- [EXERCISE]
Print every record below exactly as it stands, but leave out the pictures.

(Coordinate pair lists)
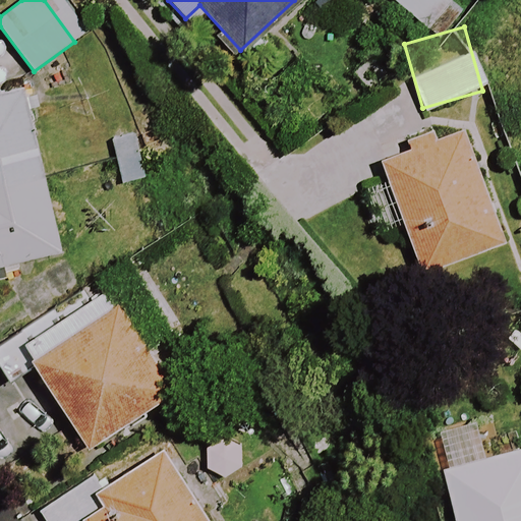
[(0,284),(15,281),(11,263),(59,251),(21,89),(0,94),(0,284)]
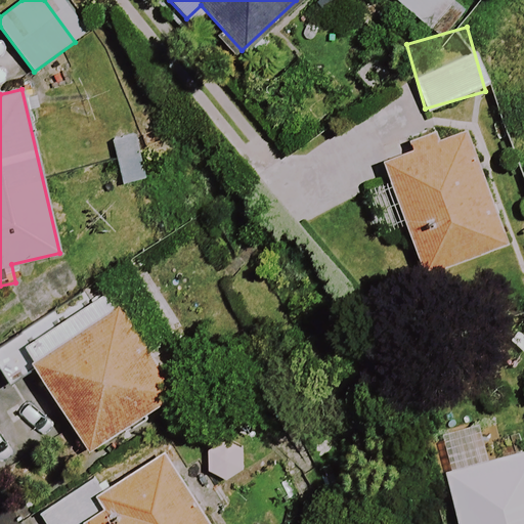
[(507,245),(466,130),(381,161),(423,275),(507,245)]
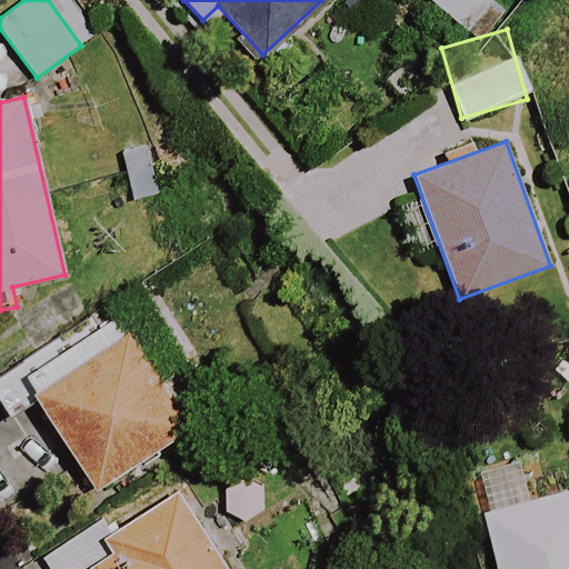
[(156,199),(147,149),(121,153),(130,203),(156,199)]
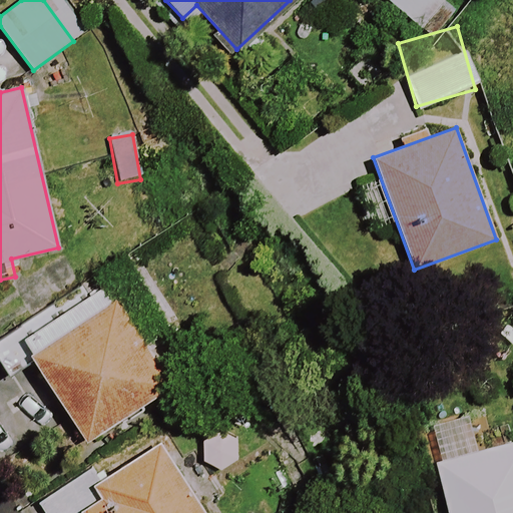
[(175,386),(145,338),(165,325),(122,255),(91,275),(99,288),(0,349),(0,361),(12,381),(37,365),(86,443),(175,386)]
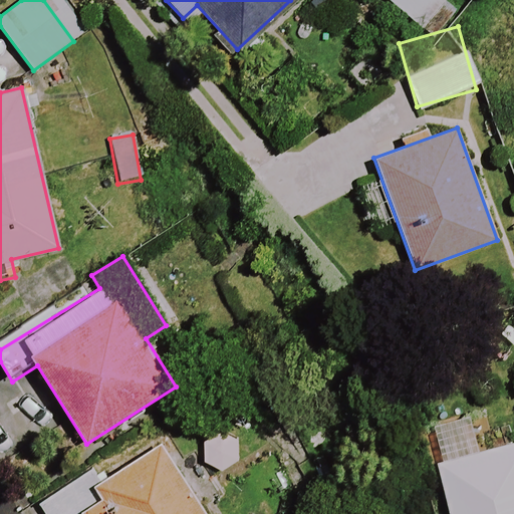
[(513,513),(513,444),(436,465),(448,513),(513,513)]
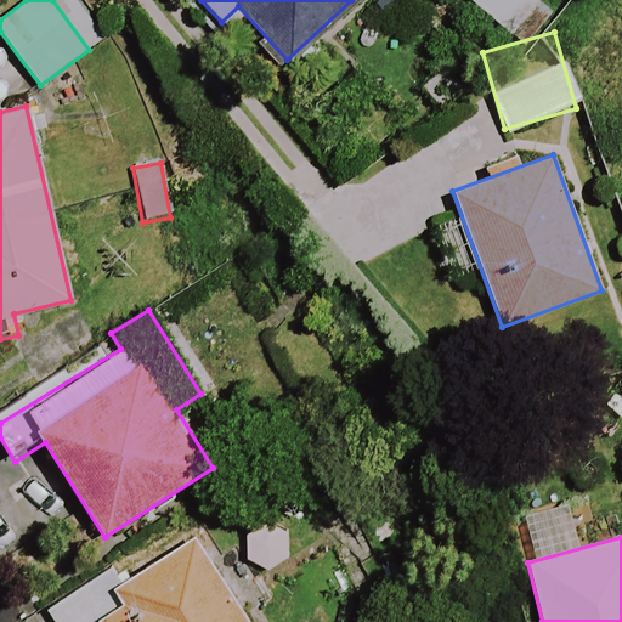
[(208,583),(180,543),(118,587),(125,597),(95,618),(96,621),(249,621),(219,576),(208,583)]
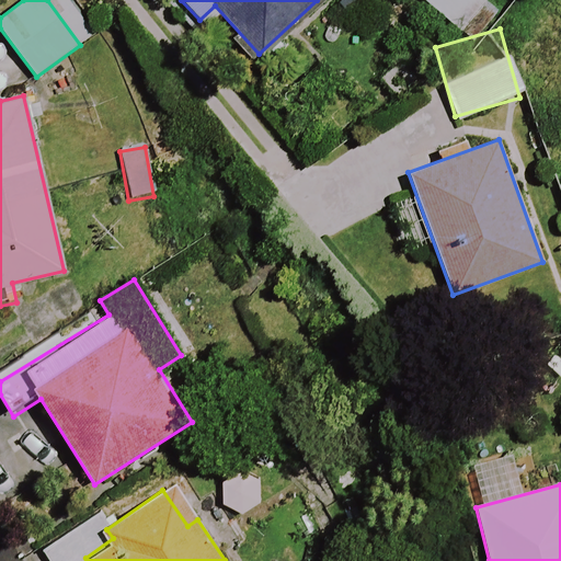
All buildings are outlined.
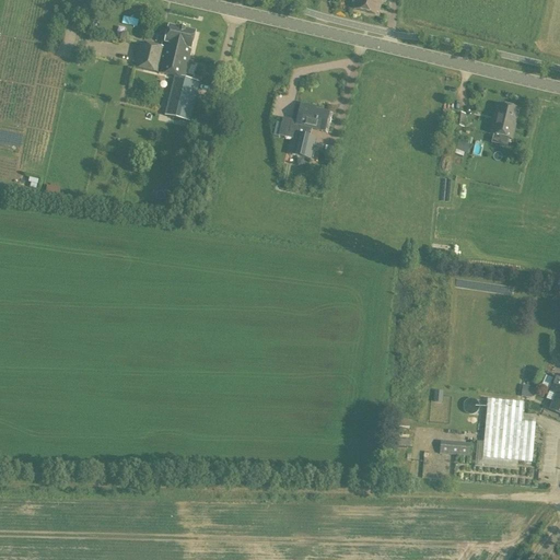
[(375,16),(378,0),(356,0),(353,10),(375,16)]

- [THE ANSWER]
[(0,284),(15,281),(11,263),(59,251),(21,89),(0,94),(0,284)]
[(507,245),(466,130),(381,161),(423,275),(507,245)]
[(156,199),(147,149),(121,153),(130,203),(156,199)]
[(175,386),(145,338),(165,325),(122,255),(91,275),(99,288),(0,349),(0,361),(12,381),(37,365),(86,443),(175,386)]
[(513,513),(513,444),(436,465),(448,513),(513,513)]
[(208,583),(180,543),(118,587),(125,597),(95,618),(96,621),(249,621),(219,576),(208,583)]
All buildings are outlined.
[(375,16),(378,0),(356,0),(353,10),(375,16)]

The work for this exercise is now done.